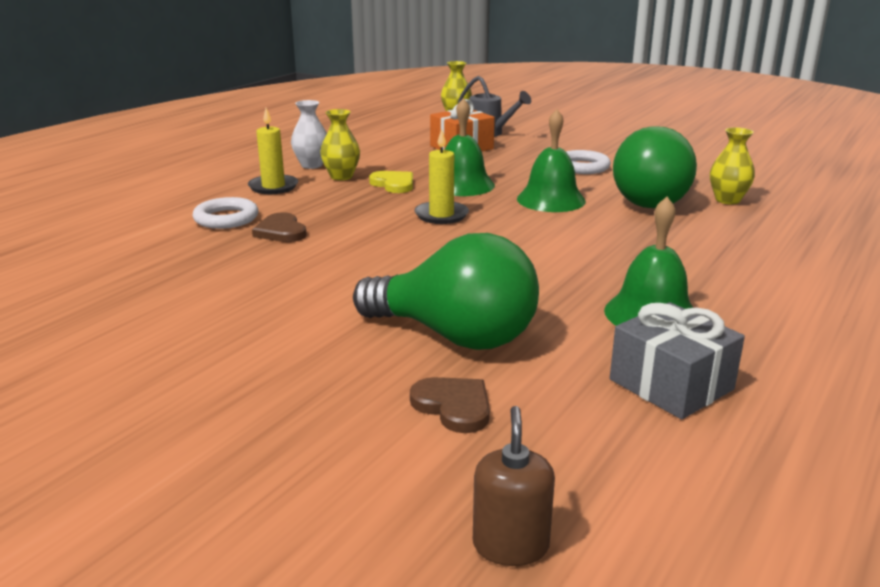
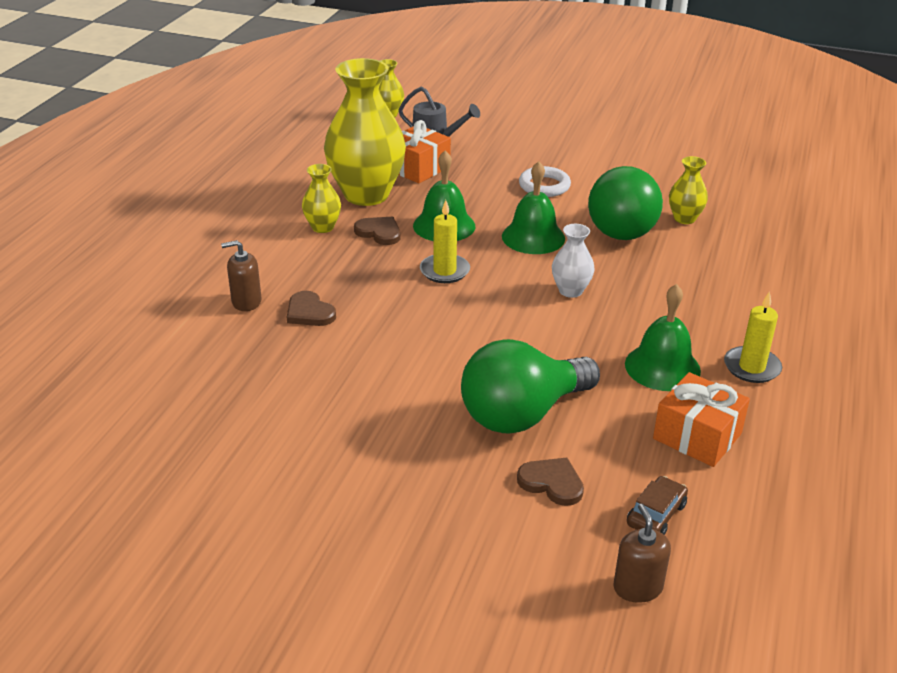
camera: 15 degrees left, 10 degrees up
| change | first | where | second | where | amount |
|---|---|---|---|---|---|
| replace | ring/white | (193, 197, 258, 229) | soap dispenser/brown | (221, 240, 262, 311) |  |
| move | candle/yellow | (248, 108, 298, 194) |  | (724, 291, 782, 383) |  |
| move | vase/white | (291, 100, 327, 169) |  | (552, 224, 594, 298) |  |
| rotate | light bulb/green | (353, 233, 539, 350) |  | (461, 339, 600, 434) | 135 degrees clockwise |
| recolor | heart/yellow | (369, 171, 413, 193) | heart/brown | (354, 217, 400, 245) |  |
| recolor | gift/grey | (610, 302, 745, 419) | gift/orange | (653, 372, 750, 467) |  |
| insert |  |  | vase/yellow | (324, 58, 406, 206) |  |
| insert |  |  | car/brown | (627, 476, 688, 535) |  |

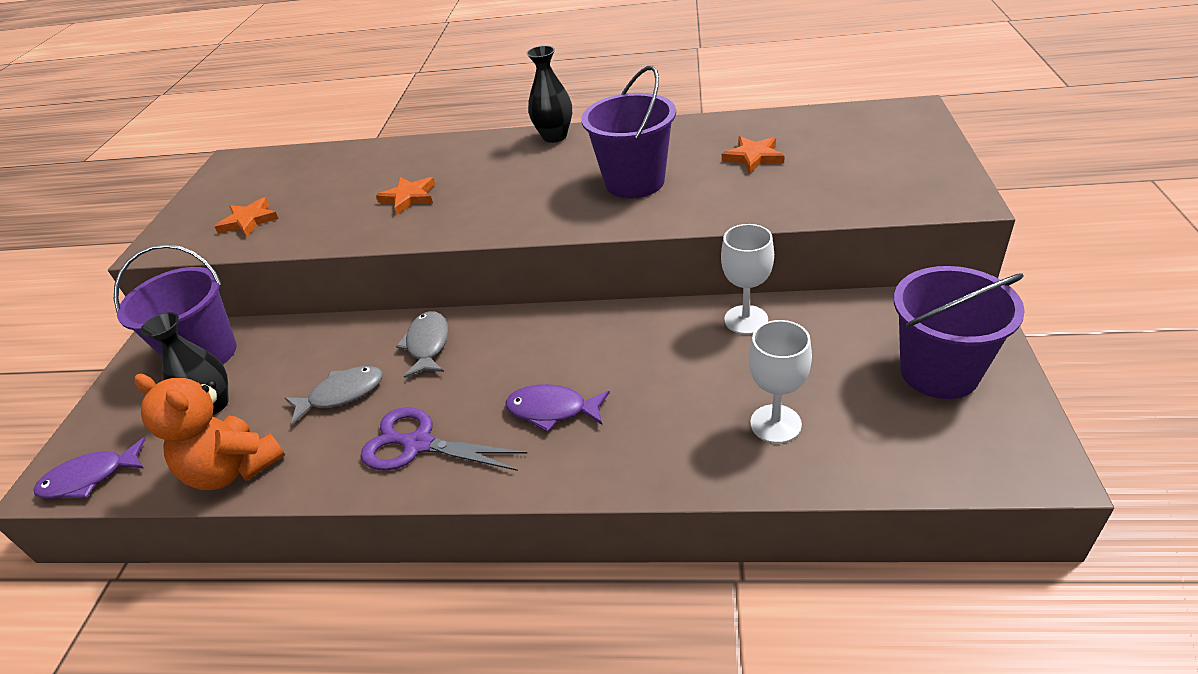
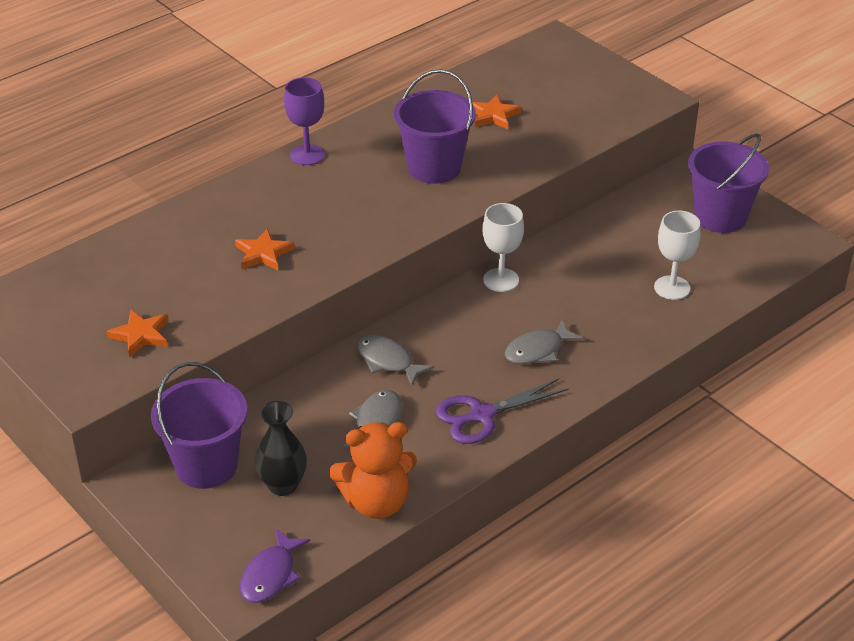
camera: 50 degrees left, 0 degrees up
| change | first | where | second | where | amount |
|---|---|---|---|---|---|
| recolor | fish/purple | (505, 384, 610, 432) | fish/grey | (505, 319, 583, 364) |  |
| replace | vase/black | (526, 46, 572, 143) | goblet/purple | (284, 77, 325, 165) |  |
| move | goblet/white | (721, 224, 774, 334) |  | (482, 203, 524, 292) |  |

*-*-*

Whenever a line above contains "yellow", copy that line.

| move | candle/yellow | (248, 108, 298, 194) |  | (724, 291, 782, 383) |  |
| recolor | heart/yellow | (369, 171, 413, 193) | heart/brown | (354, 217, 400, 245) |  |
| insert |  |  | vase/yellow | (324, 58, 406, 206) |  |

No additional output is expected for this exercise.